Supplied information section start

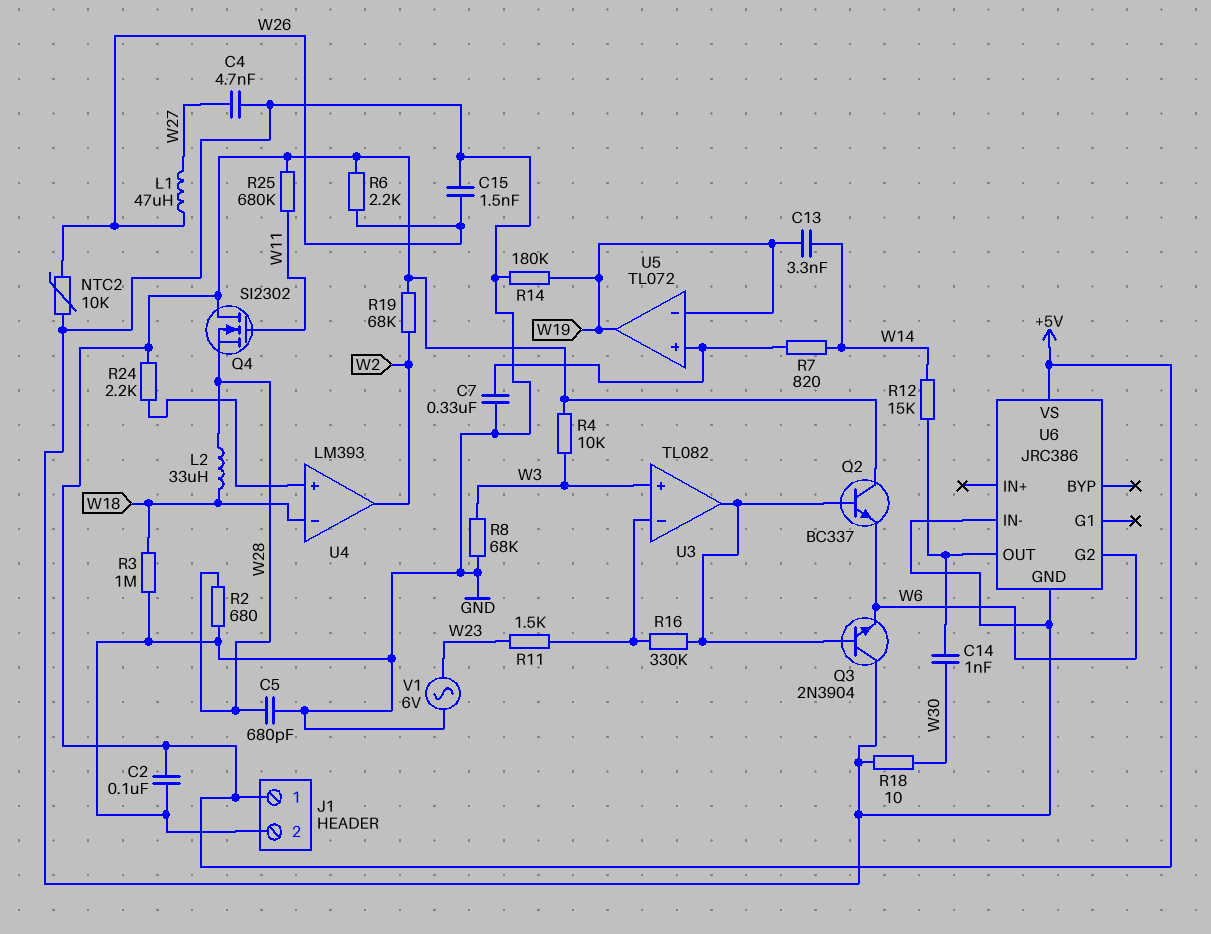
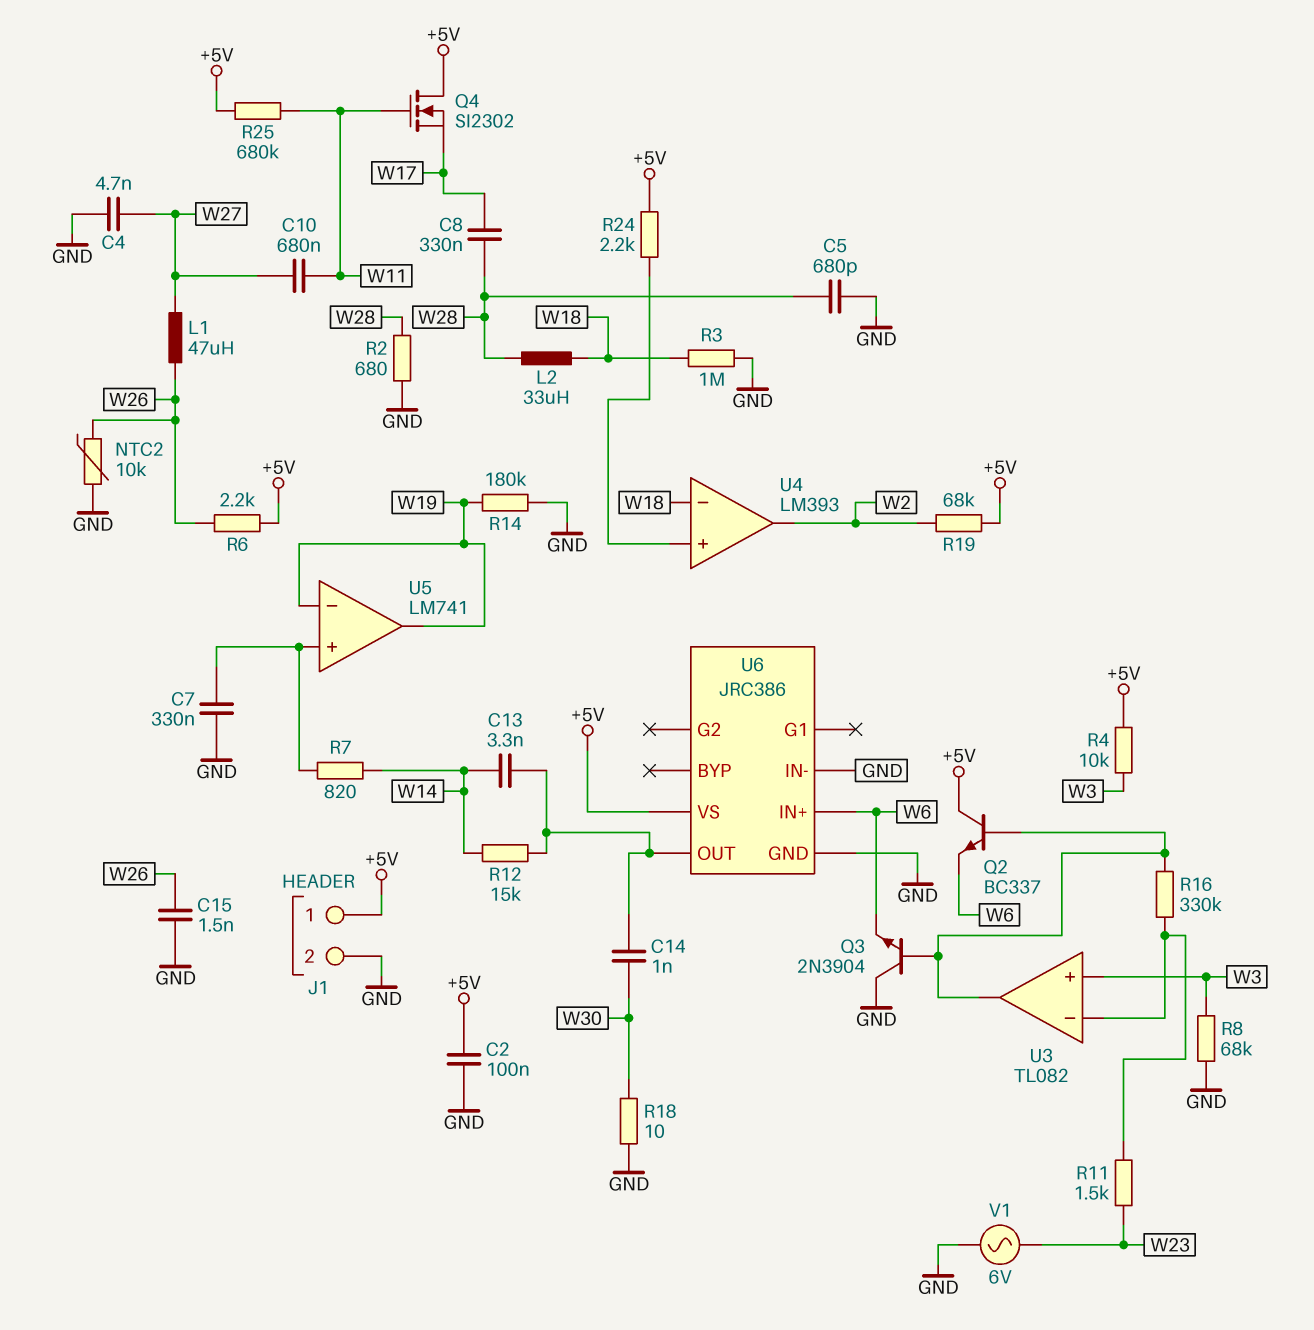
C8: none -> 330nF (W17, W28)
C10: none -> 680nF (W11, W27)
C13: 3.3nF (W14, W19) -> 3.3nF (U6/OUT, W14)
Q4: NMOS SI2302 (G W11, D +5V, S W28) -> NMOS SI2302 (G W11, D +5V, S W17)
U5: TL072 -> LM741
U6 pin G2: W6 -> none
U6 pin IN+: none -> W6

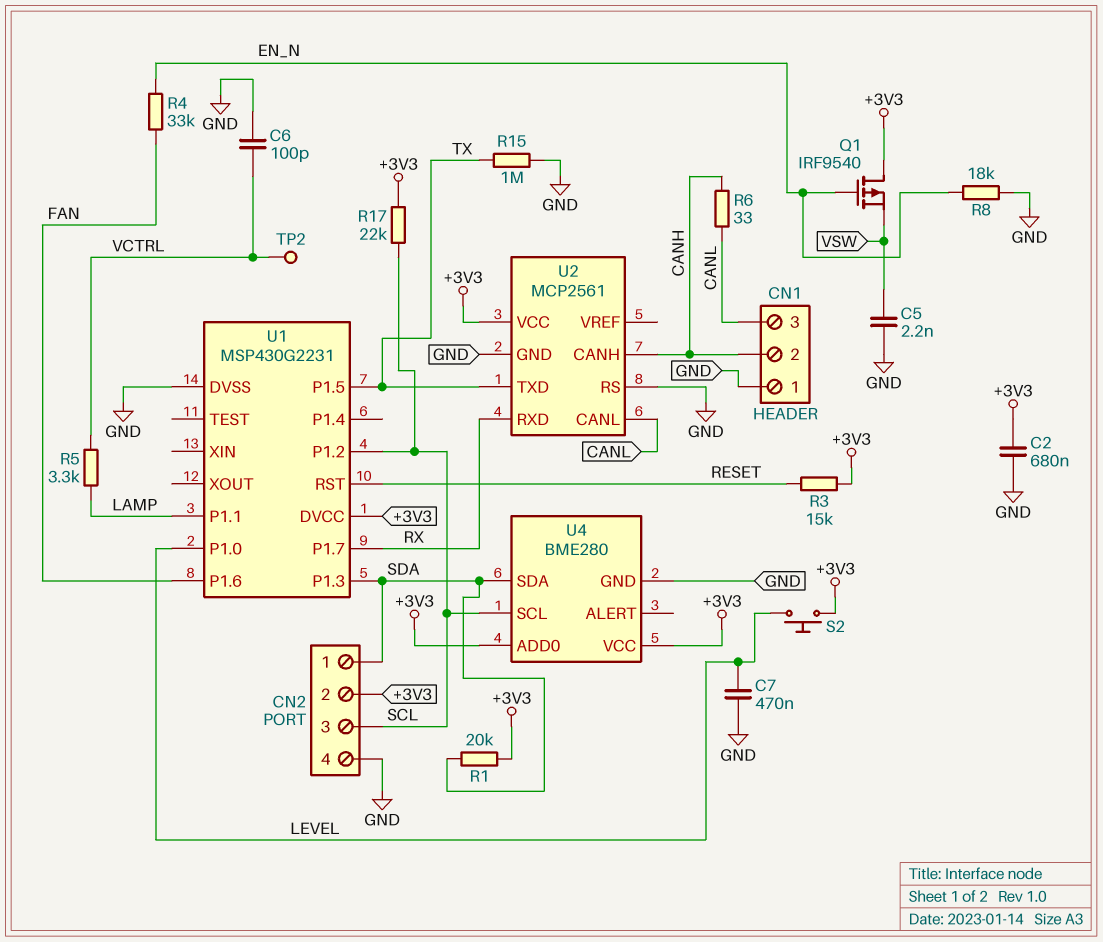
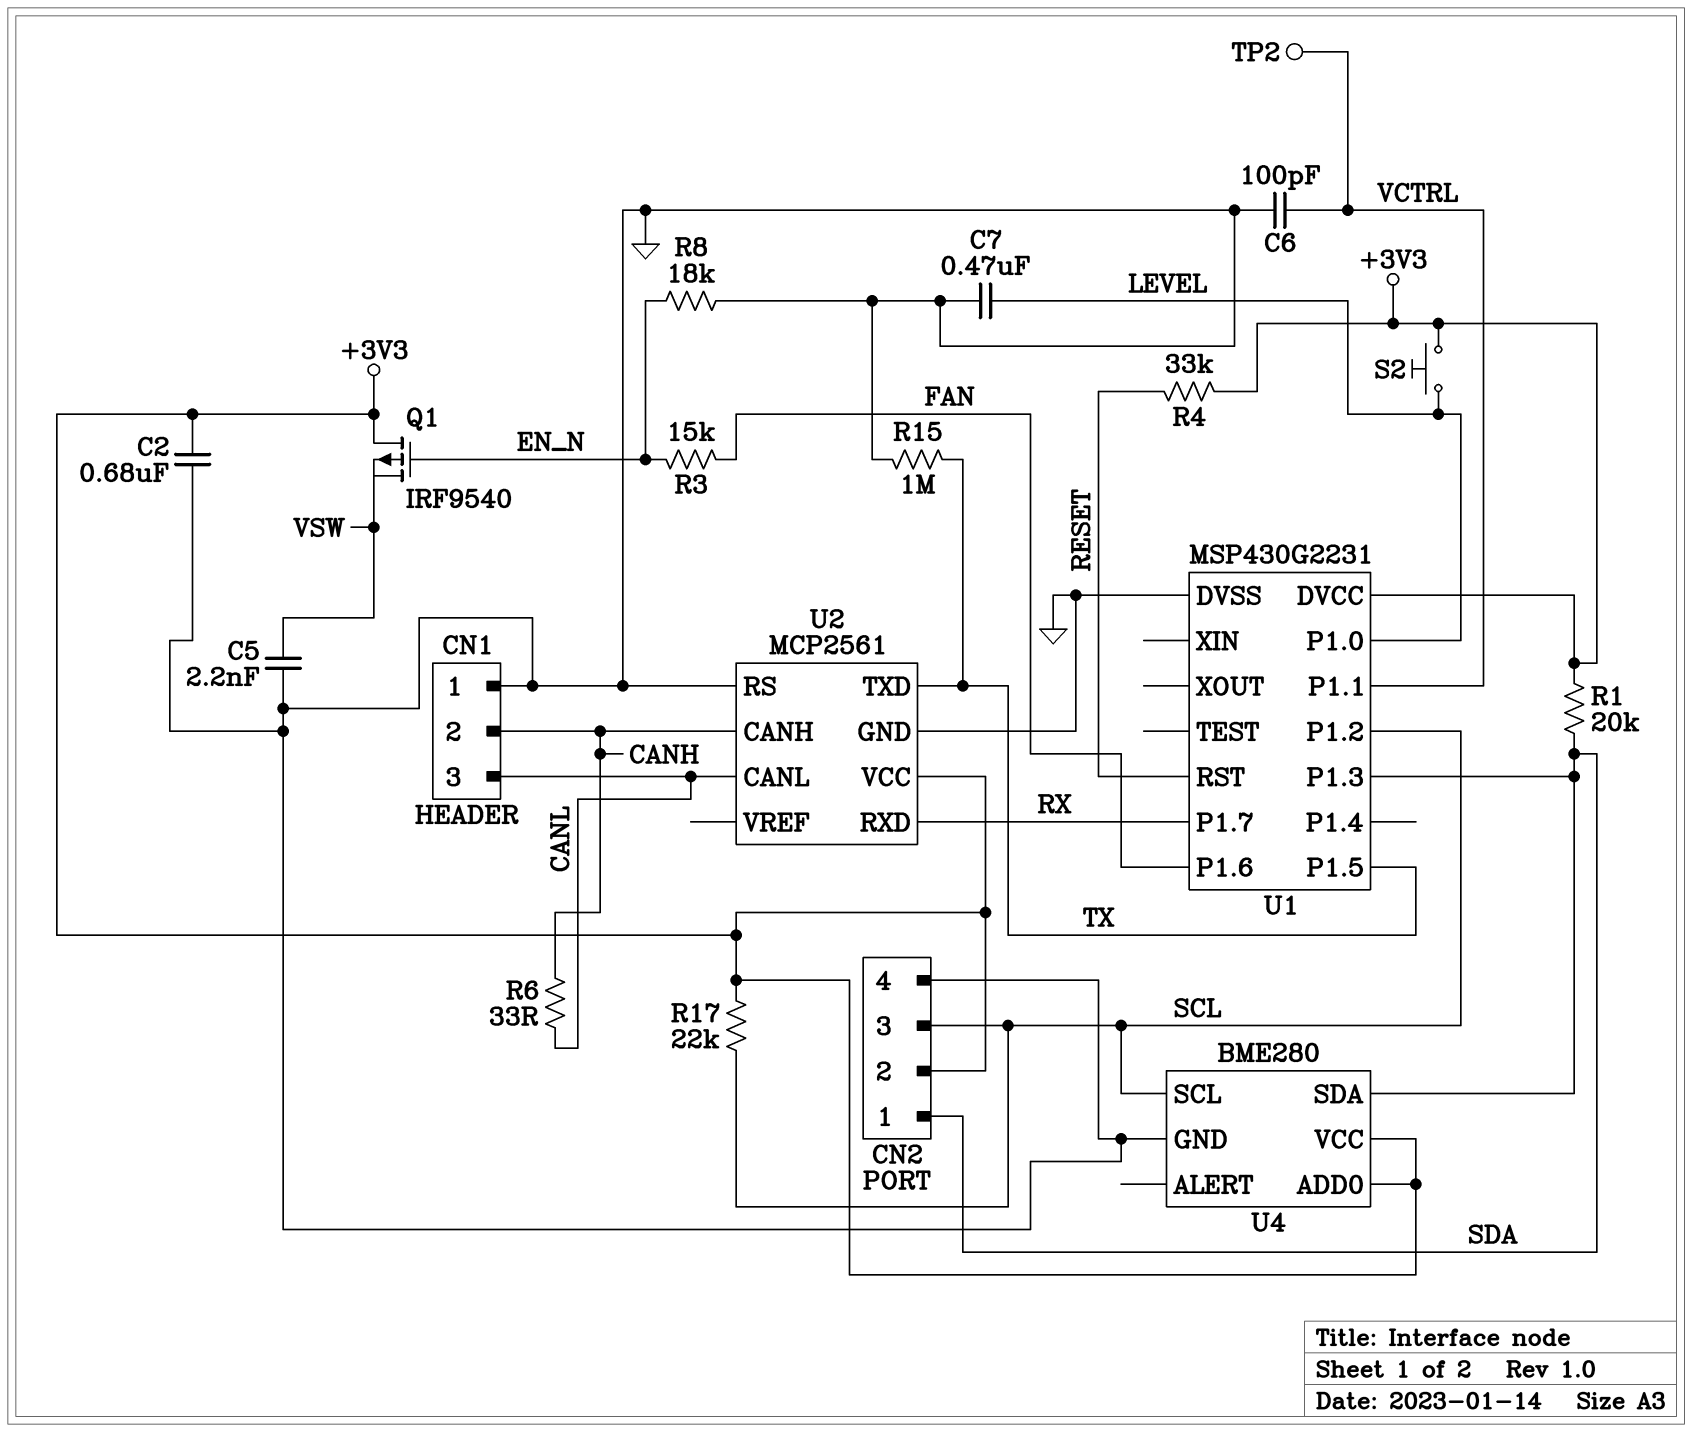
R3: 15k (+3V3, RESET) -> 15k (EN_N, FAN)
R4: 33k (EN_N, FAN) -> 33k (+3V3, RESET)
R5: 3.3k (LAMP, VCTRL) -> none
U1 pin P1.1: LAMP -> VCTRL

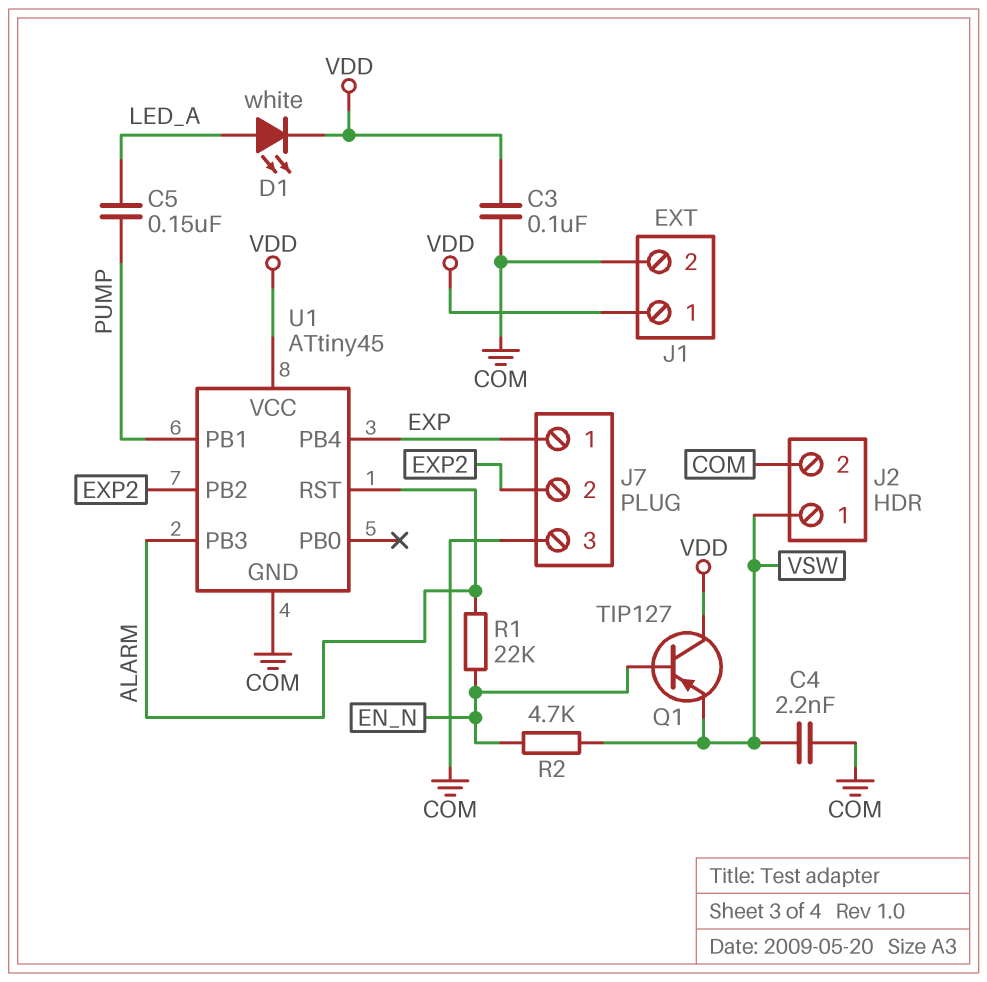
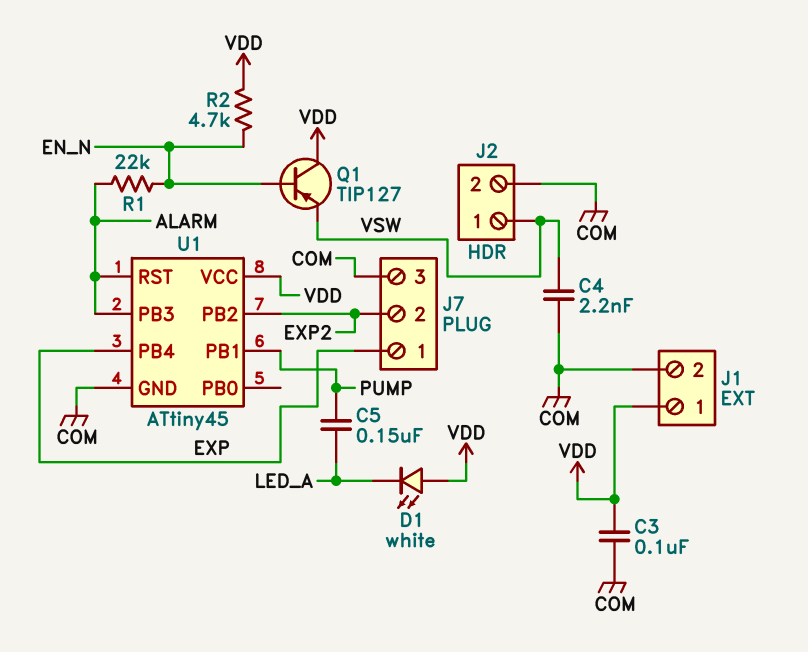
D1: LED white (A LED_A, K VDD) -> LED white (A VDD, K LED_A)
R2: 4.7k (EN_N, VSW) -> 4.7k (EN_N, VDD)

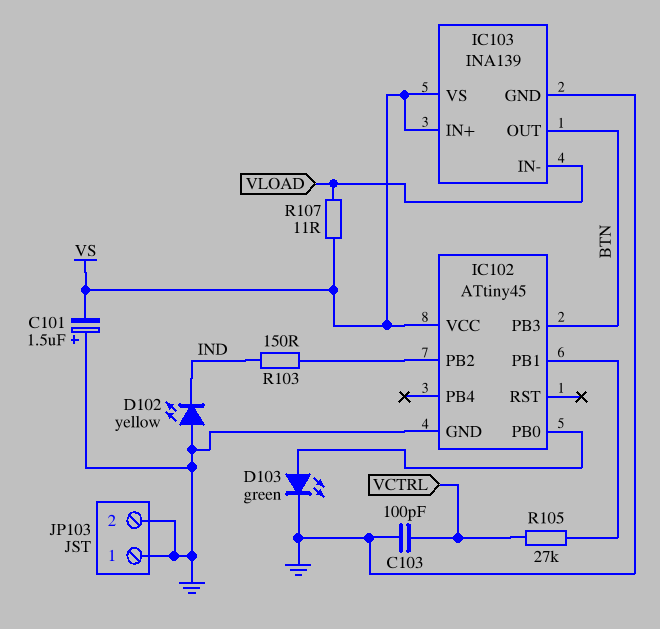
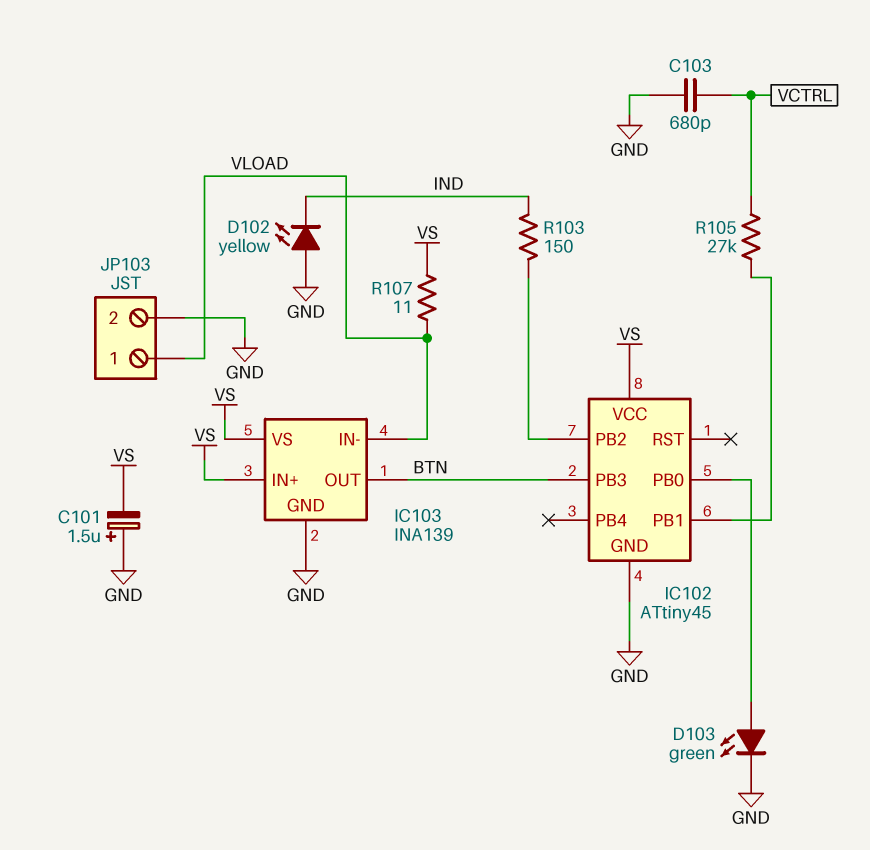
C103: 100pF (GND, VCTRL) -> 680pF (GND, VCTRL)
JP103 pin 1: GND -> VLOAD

Supplied information section end

Assigned task: Each record should be written out exactly, and each image should be omitted.

Result:
C8: none -> 330nF (W17, W28)
C10: none -> 680nF (W11, W27)
C13: 3.3nF (W14, W19) -> 3.3nF (U6/OUT, W14)
Q4: NMOS SI2302 (G W11, D +5V, S W28) -> NMOS SI2302 (G W11, D +5V, S W17)
U5: TL072 -> LM741
U6 pin G2: W6 -> none
U6 pin IN+: none -> W6

R3: 15k (+3V3, RESET) -> 15k (EN_N, FAN)
R4: 33k (EN_N, FAN) -> 33k (+3V3, RESET)
R5: 3.3k (LAMP, VCTRL) -> none
U1 pin P1.1: LAMP -> VCTRL

D1: LED white (A LED_A, K VDD) -> LED white (A VDD, K LED_A)
R2: 4.7k (EN_N, VSW) -> 4.7k (EN_N, VDD)

C103: 100pF (GND, VCTRL) -> 680pF (GND, VCTRL)
JP103 pin 1: GND -> VLOAD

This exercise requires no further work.